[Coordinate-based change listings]
......

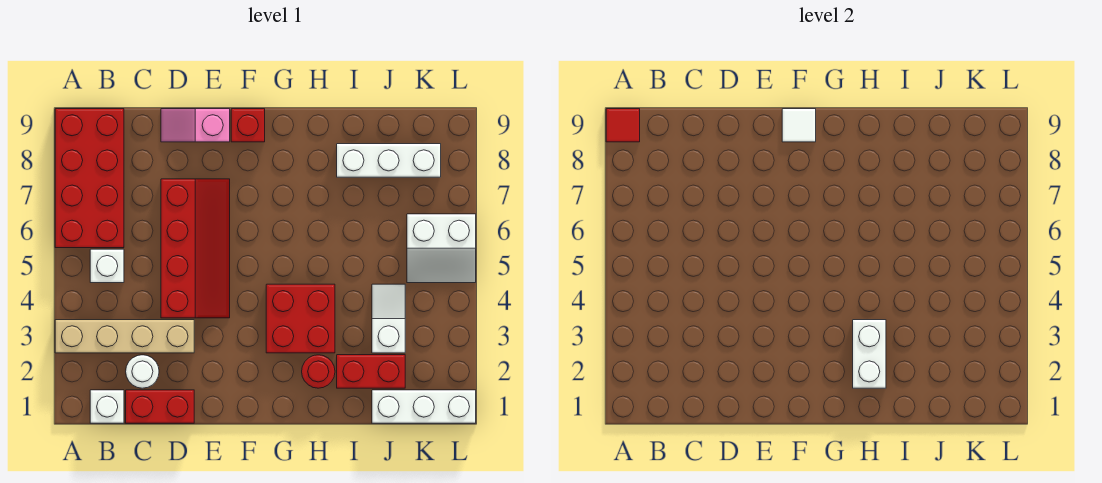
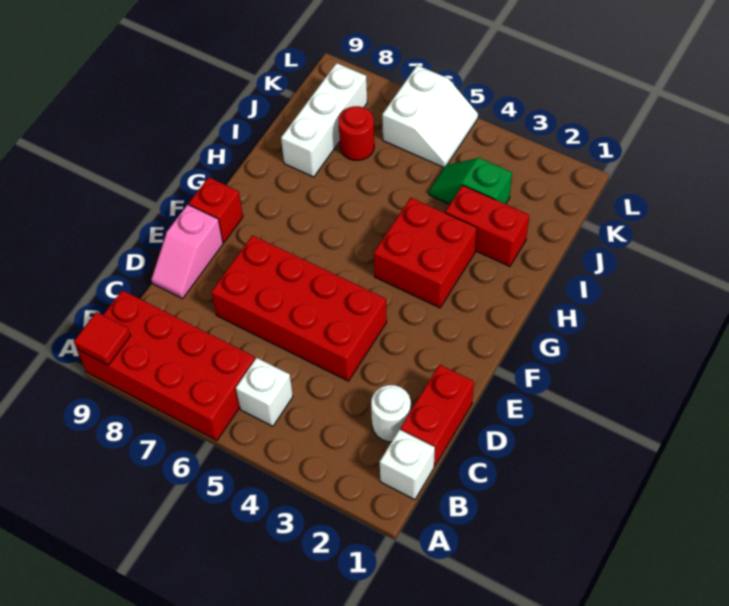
tan brick A3:D3 level 1 -> none
red slope D4:E7 level 1 top D -> red brick D4:E7 level 1
white tile F9 level 2 -> none
red round brick H2 level 1 -> red round brick J7 level 1
white brick H2:H3 level 2 -> none
red brick I2:J2 level 1 -> red brick I2:I3 level 1
white brick J1:L1 level 1 -> none
white slope J3:J4 level 1 top 3 -> green slope J3:J4 level 1 top 3

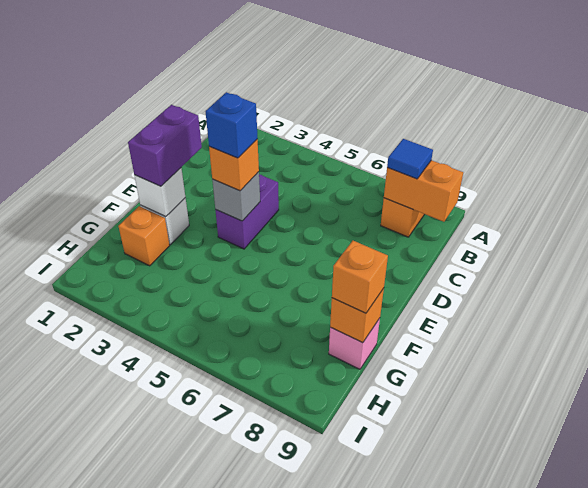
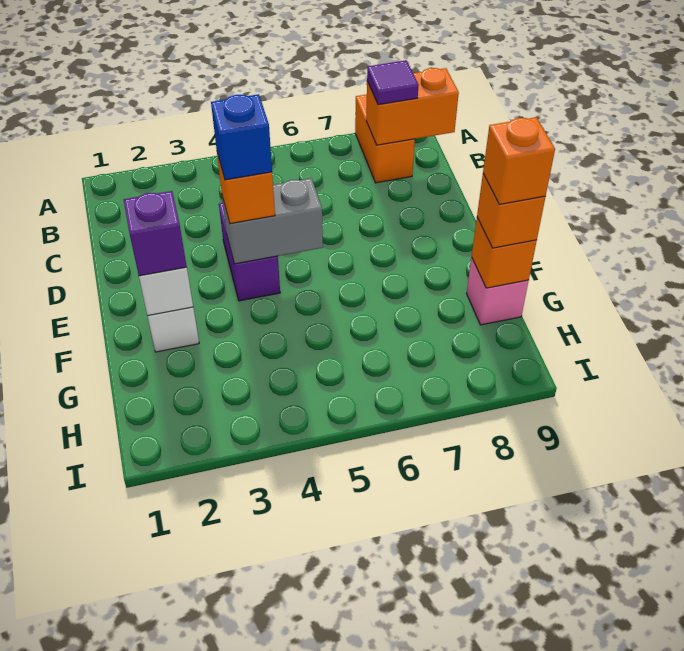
blue tile B8 level 3 -> purple tile B8 level 3
purple brick E2:F2 level 3 -> purple brick F2 level 3
grey brick E4 level 2 -> grey brick E4:E5 level 2
orange brick G2 level 1 -> orange brick G9 level 4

......

When the word "white" shows up in a line of the entries, pull that line out.

▸ **Task response**
white tile F9 level 2 -> none
white brick H2:H3 level 2 -> none
white brick J1:L1 level 1 -> none
white slope J3:J4 level 1 top 3 -> green slope J3:J4 level 1 top 3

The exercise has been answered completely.